* _Source records_
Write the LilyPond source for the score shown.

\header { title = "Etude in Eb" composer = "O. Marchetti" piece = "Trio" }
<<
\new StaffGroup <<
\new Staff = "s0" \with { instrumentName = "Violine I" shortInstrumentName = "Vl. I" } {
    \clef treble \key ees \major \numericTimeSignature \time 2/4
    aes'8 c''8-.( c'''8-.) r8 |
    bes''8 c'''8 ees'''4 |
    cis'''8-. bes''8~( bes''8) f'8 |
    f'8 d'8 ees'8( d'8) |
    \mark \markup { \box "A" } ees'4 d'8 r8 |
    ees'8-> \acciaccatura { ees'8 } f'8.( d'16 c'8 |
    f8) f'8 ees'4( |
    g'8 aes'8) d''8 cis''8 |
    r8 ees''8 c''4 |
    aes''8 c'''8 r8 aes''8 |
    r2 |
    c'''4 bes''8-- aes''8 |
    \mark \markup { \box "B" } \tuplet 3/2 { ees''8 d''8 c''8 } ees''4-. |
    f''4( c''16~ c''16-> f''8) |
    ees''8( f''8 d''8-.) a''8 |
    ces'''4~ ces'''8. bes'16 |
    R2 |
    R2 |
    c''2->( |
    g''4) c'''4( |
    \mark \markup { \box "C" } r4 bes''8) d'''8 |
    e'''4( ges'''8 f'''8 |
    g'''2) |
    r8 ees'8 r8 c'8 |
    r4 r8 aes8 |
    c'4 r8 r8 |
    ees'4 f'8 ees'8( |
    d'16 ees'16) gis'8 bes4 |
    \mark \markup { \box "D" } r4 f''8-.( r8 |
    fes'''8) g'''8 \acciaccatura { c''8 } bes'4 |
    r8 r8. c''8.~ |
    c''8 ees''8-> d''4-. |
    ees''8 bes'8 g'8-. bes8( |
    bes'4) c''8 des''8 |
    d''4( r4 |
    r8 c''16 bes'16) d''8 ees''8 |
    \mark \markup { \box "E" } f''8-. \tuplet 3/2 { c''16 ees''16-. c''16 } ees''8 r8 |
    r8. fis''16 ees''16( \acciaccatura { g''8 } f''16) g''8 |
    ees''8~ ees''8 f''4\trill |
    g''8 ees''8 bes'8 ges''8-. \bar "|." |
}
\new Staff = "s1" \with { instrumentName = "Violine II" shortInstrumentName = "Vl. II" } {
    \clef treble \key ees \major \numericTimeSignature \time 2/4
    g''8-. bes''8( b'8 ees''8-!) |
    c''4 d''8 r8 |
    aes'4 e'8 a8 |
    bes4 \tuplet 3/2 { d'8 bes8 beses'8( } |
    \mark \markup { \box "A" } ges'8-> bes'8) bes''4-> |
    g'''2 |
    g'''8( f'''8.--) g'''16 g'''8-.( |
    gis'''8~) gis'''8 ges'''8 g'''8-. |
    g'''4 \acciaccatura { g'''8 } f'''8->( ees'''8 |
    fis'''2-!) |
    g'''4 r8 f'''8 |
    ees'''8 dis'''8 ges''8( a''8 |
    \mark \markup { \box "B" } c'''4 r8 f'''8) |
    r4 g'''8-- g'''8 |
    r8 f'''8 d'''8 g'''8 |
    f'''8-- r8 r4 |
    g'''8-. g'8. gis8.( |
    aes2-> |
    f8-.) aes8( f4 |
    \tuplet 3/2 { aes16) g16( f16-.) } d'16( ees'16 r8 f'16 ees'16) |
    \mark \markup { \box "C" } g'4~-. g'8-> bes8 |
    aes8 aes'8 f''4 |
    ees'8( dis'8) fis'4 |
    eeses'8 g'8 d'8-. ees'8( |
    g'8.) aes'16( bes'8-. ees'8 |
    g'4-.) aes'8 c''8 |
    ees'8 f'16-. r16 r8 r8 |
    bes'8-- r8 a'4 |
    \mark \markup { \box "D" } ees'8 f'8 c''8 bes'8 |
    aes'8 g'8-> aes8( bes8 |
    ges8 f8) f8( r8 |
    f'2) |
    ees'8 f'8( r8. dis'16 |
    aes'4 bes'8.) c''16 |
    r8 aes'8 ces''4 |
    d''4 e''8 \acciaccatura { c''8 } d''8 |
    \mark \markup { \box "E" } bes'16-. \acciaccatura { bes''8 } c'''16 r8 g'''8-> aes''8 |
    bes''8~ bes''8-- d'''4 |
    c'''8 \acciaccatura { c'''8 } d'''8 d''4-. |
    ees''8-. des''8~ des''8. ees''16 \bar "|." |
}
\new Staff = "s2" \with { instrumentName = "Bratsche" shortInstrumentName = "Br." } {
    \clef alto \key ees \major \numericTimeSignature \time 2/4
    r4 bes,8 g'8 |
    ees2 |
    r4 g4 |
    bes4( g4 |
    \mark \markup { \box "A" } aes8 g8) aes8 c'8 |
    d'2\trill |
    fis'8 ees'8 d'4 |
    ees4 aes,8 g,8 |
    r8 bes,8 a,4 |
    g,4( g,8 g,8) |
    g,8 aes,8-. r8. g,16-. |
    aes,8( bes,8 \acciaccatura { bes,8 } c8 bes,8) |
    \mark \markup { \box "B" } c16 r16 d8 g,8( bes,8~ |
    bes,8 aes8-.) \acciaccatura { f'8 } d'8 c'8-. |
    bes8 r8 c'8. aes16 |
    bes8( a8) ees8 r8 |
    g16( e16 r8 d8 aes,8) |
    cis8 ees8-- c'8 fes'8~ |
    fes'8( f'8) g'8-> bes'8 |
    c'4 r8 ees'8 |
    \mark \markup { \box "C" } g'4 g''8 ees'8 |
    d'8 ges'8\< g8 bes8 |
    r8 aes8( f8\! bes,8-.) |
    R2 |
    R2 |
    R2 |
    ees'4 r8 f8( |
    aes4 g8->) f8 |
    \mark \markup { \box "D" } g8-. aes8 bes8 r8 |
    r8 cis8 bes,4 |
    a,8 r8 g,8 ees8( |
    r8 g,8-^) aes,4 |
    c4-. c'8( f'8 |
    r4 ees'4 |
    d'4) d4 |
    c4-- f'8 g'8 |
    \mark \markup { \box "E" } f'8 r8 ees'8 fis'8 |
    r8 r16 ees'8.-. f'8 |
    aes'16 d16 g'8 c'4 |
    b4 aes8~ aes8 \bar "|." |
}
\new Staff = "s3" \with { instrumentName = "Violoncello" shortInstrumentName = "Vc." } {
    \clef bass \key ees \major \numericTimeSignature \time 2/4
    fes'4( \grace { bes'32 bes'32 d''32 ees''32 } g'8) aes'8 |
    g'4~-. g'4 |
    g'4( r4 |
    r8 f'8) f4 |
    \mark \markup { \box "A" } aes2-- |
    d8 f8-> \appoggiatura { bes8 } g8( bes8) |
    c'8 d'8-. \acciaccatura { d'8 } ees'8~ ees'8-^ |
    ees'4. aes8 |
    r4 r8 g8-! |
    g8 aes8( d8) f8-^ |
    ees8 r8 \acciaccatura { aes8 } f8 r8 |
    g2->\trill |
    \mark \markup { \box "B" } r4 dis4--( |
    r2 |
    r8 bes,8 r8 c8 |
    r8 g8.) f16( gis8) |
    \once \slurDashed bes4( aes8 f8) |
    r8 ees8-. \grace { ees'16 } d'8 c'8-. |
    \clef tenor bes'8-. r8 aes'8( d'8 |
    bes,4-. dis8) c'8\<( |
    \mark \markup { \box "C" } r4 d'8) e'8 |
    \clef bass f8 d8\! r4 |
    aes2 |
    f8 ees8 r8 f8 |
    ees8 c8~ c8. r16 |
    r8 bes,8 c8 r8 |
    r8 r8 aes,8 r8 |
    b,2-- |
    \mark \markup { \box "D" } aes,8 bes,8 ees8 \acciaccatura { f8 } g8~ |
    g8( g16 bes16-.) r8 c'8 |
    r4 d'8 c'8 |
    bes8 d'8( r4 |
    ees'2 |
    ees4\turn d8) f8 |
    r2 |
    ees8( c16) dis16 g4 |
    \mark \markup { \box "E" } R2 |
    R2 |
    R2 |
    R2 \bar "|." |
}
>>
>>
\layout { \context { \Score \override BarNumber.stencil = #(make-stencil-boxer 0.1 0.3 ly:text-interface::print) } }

* _Work required_
Copy out every line of the material above that contains the string "with". Letter case counts.

* _Exercise result_
\new Staff = "s0" \with { instrumentName = "Violine I" shortInstrumentName = "Vl. I" } {
\new Staff = "s1" \with { instrumentName = "Violine II" shortInstrumentName = "Vl. II" } {
\new Staff = "s2" \with { instrumentName = "Bratsche" shortInstrumentName = "Br." } {
\new Staff = "s3" \with { instrumentName = "Violoncello" shortInstrumentName = "Vc." } {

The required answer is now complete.